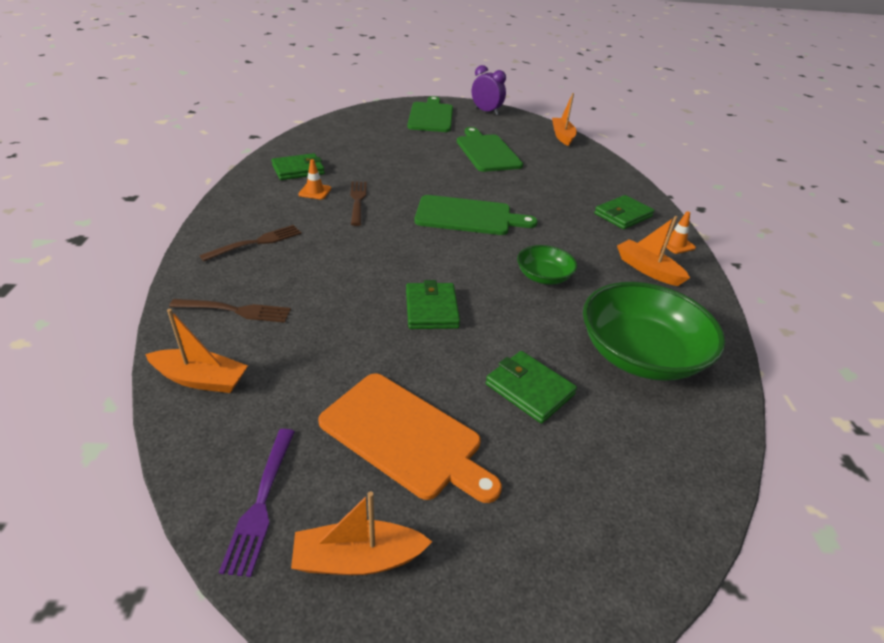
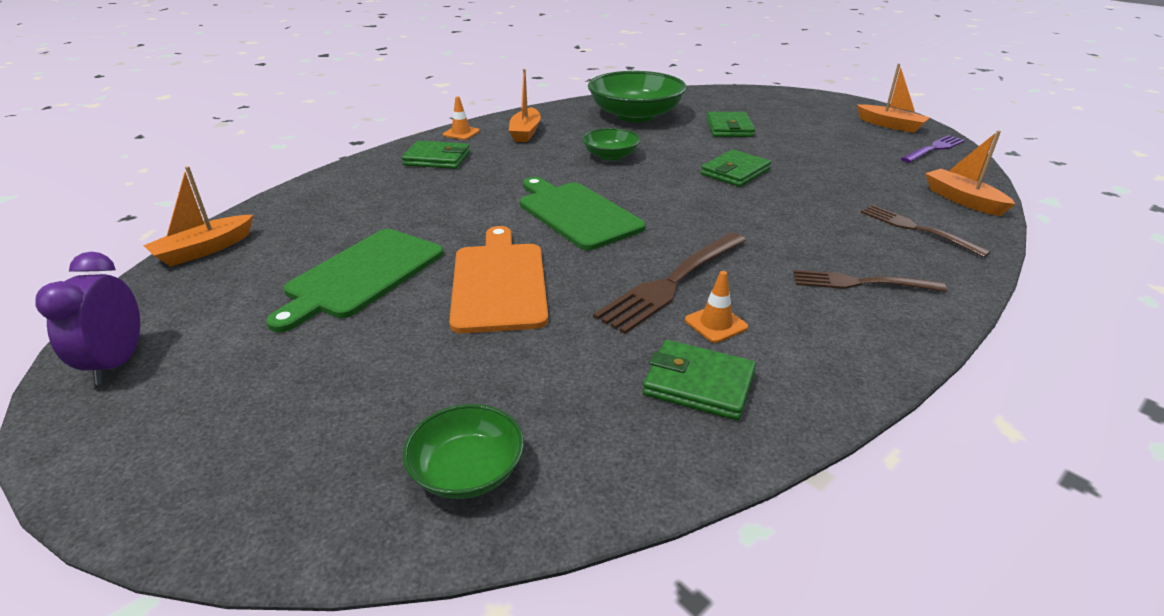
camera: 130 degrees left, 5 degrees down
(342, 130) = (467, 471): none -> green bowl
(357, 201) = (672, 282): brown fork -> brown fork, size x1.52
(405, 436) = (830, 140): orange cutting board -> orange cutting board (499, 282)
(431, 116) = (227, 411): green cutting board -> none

________________________________________

> **Work to complete**
Report every line above that has the string "green" in it.

> **Result below**
(342, 130) = (467, 471): none -> green bowl
(431, 116) = (227, 411): green cutting board -> none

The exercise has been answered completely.